TASK DETAILS:
Of the lines listed below, return exactly those that run from the line containing "orange rectangle: (156, 88)" through the line containing "yellow trapezoid: (353, 145)", both included.

DATA:
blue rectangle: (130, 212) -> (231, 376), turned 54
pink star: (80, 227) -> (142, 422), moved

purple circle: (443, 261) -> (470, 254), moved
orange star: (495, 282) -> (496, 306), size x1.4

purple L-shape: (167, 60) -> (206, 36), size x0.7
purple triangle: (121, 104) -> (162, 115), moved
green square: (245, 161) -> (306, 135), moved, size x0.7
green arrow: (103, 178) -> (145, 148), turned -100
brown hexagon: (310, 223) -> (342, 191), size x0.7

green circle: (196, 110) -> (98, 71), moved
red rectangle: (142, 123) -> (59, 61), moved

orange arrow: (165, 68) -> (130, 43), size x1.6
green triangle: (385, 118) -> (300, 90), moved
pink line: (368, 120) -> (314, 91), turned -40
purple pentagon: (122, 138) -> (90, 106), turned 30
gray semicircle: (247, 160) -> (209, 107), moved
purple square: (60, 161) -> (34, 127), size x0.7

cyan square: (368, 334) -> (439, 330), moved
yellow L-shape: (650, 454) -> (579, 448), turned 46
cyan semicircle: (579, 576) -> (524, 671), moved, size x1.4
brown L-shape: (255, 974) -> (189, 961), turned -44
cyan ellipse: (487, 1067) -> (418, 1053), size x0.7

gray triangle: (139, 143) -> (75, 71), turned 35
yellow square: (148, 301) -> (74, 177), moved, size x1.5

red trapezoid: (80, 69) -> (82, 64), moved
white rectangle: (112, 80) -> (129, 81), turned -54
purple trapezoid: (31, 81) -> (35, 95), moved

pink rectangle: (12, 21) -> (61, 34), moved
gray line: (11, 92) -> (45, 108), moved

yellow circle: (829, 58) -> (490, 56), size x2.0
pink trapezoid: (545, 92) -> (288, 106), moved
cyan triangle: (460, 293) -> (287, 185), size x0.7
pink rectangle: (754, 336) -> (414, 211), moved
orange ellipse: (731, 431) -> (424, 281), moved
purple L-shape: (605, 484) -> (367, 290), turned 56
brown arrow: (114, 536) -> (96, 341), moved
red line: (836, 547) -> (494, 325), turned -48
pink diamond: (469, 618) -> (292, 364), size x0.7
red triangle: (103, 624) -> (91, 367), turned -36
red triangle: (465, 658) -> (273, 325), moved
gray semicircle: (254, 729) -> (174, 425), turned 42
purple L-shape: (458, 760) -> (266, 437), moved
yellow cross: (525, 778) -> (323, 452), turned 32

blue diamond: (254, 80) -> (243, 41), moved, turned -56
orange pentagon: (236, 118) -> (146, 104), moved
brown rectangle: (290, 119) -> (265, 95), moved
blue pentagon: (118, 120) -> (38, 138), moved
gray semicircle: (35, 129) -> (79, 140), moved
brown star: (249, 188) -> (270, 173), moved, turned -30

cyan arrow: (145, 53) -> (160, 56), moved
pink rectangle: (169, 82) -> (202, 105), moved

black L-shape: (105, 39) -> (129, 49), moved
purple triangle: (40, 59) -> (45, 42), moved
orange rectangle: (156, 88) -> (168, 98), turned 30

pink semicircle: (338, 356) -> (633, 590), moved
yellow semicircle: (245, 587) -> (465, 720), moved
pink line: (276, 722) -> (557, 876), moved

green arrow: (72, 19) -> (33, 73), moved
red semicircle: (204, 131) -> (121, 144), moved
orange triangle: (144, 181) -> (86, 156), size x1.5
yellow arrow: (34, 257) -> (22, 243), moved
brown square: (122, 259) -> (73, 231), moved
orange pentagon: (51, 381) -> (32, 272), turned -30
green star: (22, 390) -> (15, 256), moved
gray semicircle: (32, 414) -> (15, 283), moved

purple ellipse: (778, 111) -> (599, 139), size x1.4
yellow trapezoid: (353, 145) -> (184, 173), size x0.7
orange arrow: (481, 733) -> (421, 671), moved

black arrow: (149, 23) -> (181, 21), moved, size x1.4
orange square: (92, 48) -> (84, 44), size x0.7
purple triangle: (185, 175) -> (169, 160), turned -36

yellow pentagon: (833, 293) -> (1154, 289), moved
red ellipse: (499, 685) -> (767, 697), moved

EXERCISE SOLUTION:
orange rectangle: (156, 88) -> (168, 98), turned 30

pink semicircle: (338, 356) -> (633, 590), moved
yellow semicircle: (245, 587) -> (465, 720), moved
pink line: (276, 722) -> (557, 876), moved

green arrow: (72, 19) -> (33, 73), moved
red semicircle: (204, 131) -> (121, 144), moved
orange triangle: (144, 181) -> (86, 156), size x1.5
yellow arrow: (34, 257) -> (22, 243), moved
brown square: (122, 259) -> (73, 231), moved
orange pentagon: (51, 381) -> (32, 272), turned -30
green star: (22, 390) -> (15, 256), moved
gray semicircle: (32, 414) -> (15, 283), moved

purple ellipse: (778, 111) -> (599, 139), size x1.4
yellow trapezoid: (353, 145) -> (184, 173), size x0.7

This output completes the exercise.